*ABOUT THIS EXERCISE:* Go over the listing that follows and work out how many lines have the string "schottky"; reply with the number by itself.

━━━━━━━━━━━━━━━━━━━━━━━━━━━━━━

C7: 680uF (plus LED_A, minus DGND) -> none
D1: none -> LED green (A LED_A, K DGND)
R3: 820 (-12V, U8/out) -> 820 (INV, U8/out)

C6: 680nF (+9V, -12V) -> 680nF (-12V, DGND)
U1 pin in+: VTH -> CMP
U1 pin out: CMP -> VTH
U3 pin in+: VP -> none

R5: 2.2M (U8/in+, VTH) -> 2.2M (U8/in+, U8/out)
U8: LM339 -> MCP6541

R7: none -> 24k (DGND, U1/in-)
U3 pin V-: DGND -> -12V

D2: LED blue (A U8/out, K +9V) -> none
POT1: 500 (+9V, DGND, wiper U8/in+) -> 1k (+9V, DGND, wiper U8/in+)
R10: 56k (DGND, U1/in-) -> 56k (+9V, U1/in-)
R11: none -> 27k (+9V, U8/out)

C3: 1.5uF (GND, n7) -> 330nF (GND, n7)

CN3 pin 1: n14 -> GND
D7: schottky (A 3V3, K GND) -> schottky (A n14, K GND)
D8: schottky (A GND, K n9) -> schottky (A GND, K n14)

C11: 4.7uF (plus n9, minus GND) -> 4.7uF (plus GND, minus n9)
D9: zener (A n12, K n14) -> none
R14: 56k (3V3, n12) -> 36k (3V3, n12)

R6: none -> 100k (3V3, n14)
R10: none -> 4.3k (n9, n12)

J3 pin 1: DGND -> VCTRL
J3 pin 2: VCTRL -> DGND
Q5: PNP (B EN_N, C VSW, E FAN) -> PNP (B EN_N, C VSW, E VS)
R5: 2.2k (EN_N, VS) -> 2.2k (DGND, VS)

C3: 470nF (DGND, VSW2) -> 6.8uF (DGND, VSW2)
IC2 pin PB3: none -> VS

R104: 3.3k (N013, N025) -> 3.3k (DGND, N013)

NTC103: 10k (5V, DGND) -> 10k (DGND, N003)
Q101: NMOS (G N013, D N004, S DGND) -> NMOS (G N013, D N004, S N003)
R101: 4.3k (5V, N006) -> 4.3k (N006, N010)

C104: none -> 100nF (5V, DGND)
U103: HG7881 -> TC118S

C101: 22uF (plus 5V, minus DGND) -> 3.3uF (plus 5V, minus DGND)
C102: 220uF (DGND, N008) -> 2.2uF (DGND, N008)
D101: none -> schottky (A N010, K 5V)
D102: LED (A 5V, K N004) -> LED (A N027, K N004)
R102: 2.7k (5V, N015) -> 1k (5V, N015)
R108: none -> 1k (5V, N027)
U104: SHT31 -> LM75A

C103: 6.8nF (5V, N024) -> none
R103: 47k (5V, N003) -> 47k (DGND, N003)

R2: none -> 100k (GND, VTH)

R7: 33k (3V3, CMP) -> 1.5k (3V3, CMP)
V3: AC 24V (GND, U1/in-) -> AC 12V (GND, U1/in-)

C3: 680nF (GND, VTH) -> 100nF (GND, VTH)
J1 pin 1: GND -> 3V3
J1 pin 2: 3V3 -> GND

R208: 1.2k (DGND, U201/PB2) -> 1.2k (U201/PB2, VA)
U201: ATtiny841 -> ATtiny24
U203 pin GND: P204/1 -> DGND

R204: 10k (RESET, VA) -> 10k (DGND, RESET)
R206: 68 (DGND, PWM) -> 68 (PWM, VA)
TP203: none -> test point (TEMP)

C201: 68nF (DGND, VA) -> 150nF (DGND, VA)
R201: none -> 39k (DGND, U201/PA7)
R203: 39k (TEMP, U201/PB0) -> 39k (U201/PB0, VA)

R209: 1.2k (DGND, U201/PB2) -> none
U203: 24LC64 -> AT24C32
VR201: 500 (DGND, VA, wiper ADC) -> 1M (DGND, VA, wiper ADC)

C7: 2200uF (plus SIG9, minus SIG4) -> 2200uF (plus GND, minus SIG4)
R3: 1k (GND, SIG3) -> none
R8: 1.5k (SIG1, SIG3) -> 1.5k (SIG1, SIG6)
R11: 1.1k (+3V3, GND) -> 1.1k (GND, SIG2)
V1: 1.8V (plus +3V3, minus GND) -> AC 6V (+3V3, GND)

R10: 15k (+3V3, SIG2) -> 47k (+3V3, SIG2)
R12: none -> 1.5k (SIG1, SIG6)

━━━━━━━━━━━━━━━━━━━━━━━━━━━━━━

*THE COMPLETED TASK:* 3